- [TO DO]
Word for word, copy the listing below and leave out its images.
======== RECORDED DATA
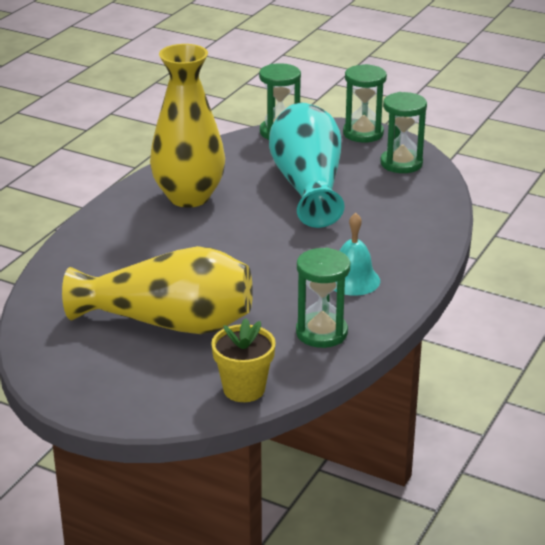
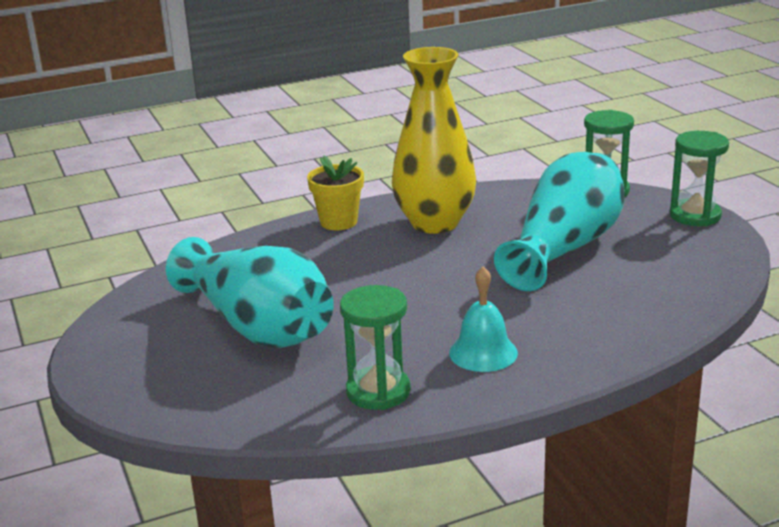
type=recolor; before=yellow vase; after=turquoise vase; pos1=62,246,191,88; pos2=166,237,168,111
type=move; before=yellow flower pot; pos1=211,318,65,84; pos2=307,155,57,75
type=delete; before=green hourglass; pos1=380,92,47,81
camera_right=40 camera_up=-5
================
- [ANSWER TO THIS EXERCISE]
type=recolor; before=yellow vase; after=turquoise vase; pos1=62,246,191,88; pos2=166,237,168,111
type=move; before=yellow flower pot; pos1=211,318,65,84; pos2=307,155,57,75
type=delete; before=green hourglass; pos1=380,92,47,81
camera_right=40 camera_up=-5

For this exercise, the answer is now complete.